#### [TO DO]
Return each entry word for word and skip its pictures.

#### [RECORDS FOR THIS EXERCISE]
┌──
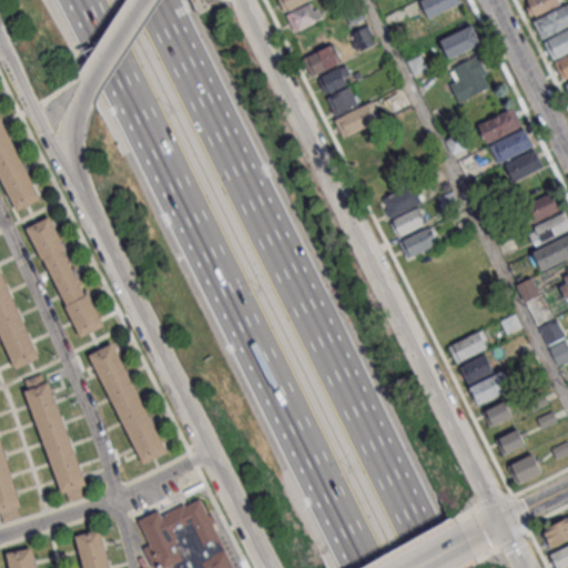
[(279,0),(284,11),(307,0),(279,0)]
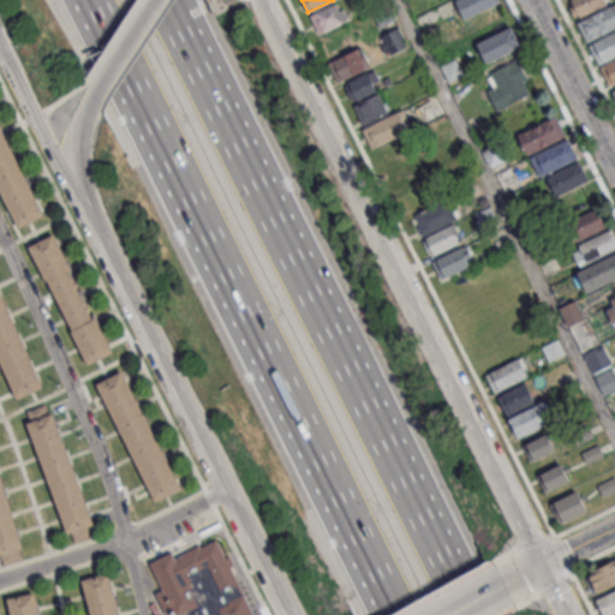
[(458,0),(466,19),(502,3),(501,0),(458,0)]
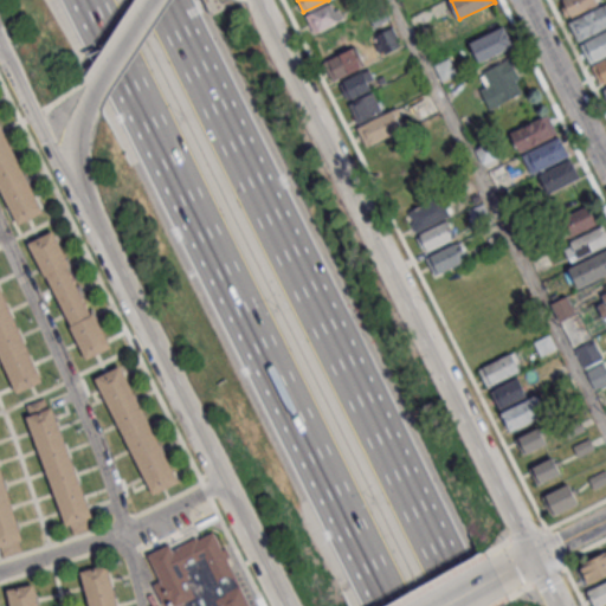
[(561,0),(569,18),(599,4),(597,0),(561,0)]
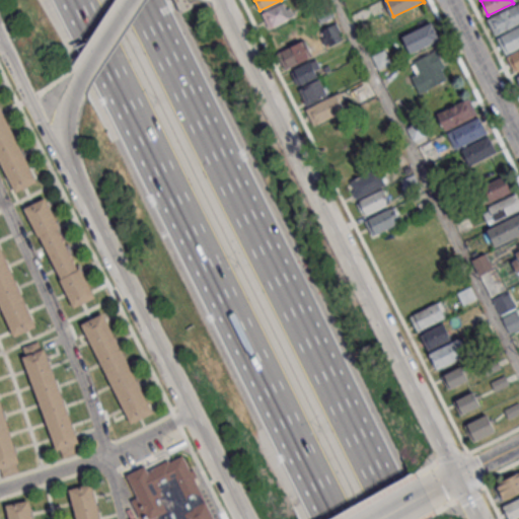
[(293,17),(287,2),(262,12),(268,27),(293,17)]
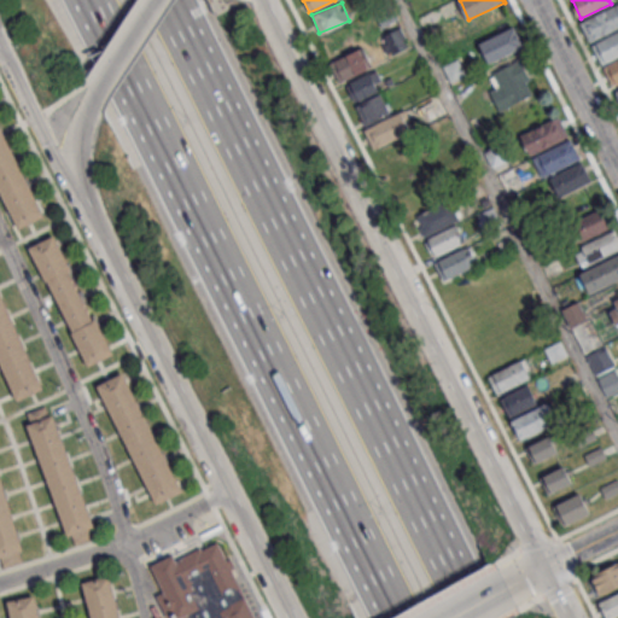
[(617,5),(583,23),(592,41),(617,28),(617,5)]
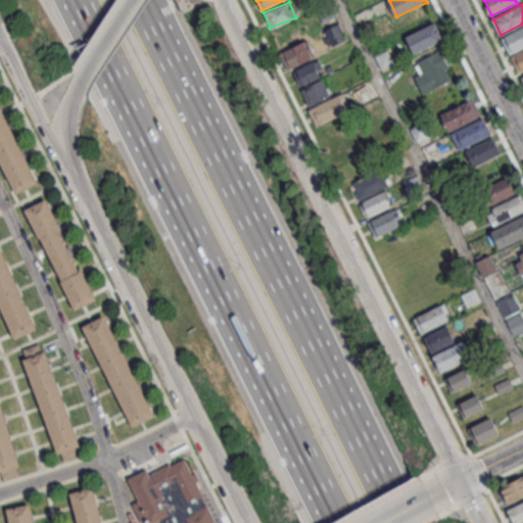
[(408,37),(415,53),(445,38),(437,22),(408,37)]
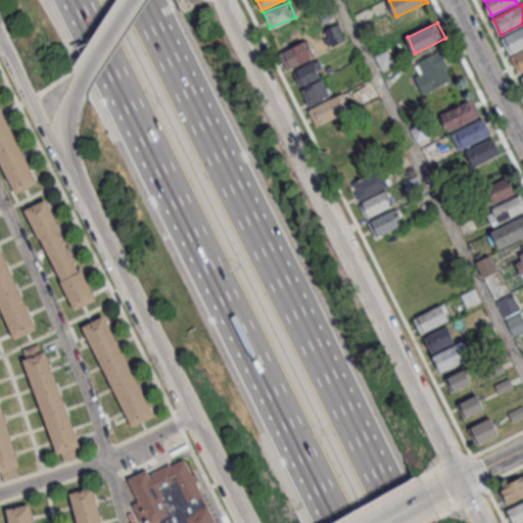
[(331,47),(346,39),(339,24),(323,31),(331,47)]
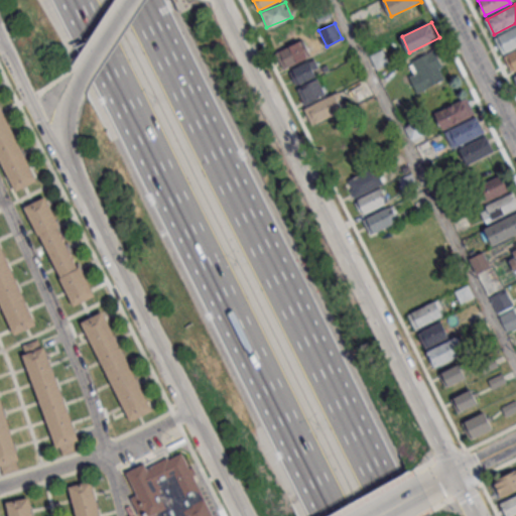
[(515,26),(497,38),(504,53),(515,47),(515,26)]
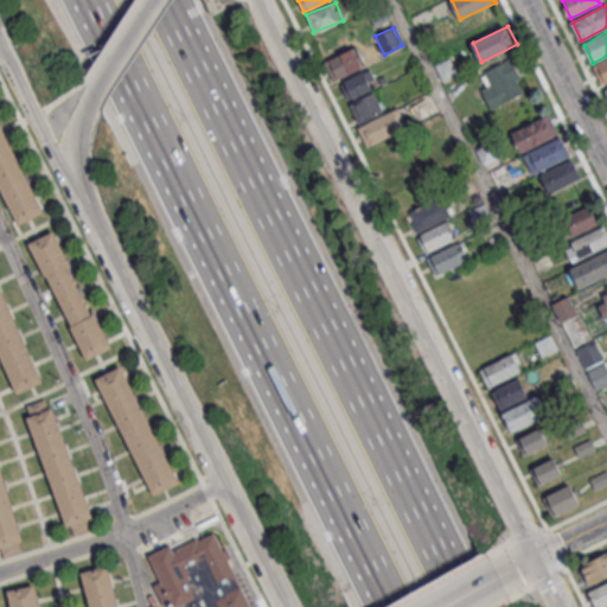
[(366,64),(357,45),(324,62),(333,82),(366,64)]
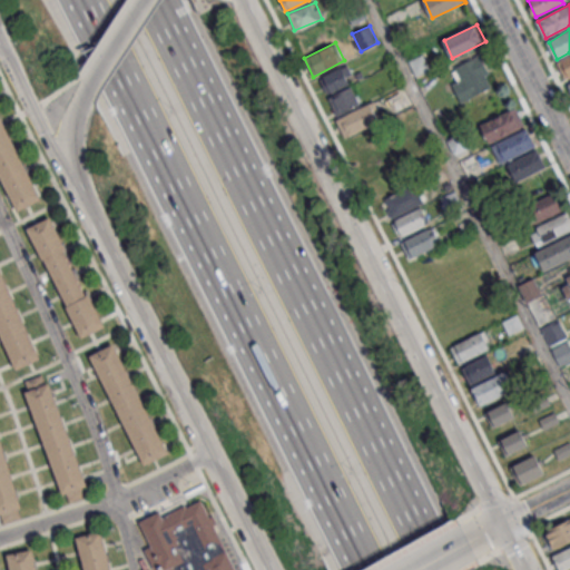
[(457,68),(463,80),(454,85),(463,102),(493,88),(488,76),(491,74),(482,55),(457,68)]
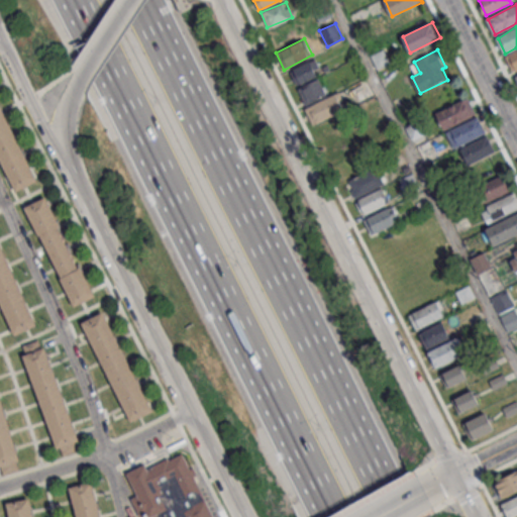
[(516,69),(516,49),(505,56),(512,71),(516,69)]
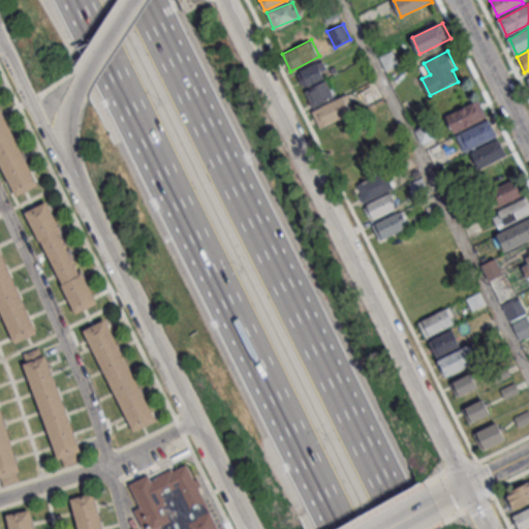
[(329,79),(321,61),(297,71),(304,88),(329,79)]
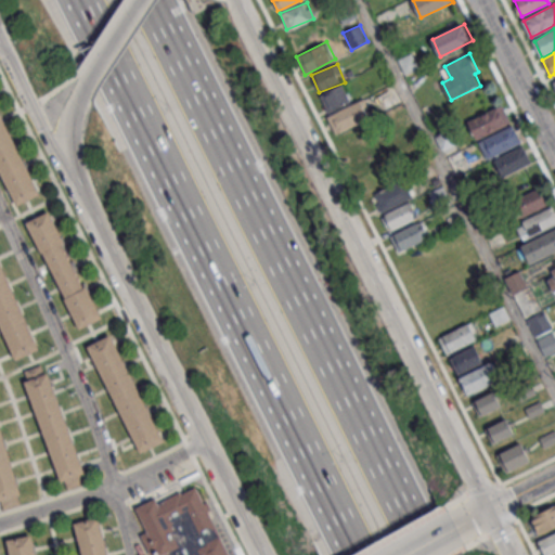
[(320,95),(327,113),(351,103),(344,86),(320,95)]
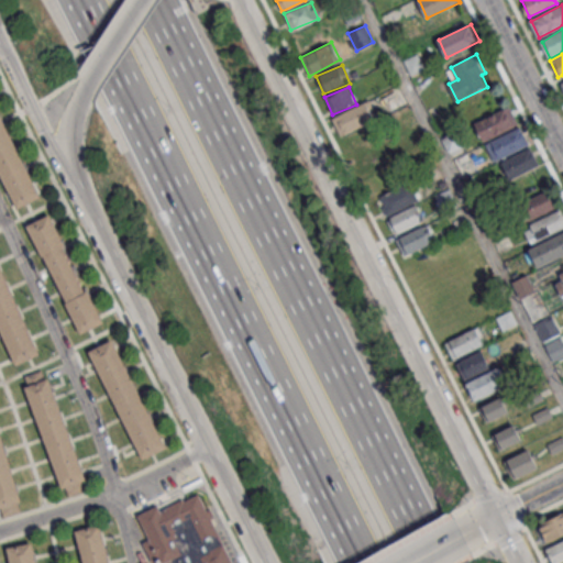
[(332,118),(340,136),(376,120),(367,101),(332,118)]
└──
#### [ANSWER SECTION]
[(279,0),(284,11),(307,0),(279,0)]
[(458,0),(466,19),(502,3),(501,0),(458,0)]
[(561,0),(569,18),(599,4),(597,0),(561,0)]
[(293,17),(287,2),(262,12),(268,27),(293,17)]
[(617,5),(583,23),(592,41),(617,28),(617,5)]
[(408,37),(415,53),(445,38),(437,22),(408,37)]
[(331,47),(346,39),(339,24),(323,31),(331,47)]
[(515,26),(497,38),(504,53),(515,47),(515,26)]
[(366,64),(357,45),(324,62),(333,82),(366,64)]
[(457,68),(463,80),(454,85),(463,102),(493,88),(488,76),(491,74),(482,55),(457,68)]
[(516,69),(516,49),(505,56),(512,71),(516,69)]
[(329,79),(321,61),(297,71),(304,88),(329,79)]
[(320,95),(327,113),(351,103),(344,86),(320,95)]
[(332,118),(340,136),(376,120),(367,101),(332,118)]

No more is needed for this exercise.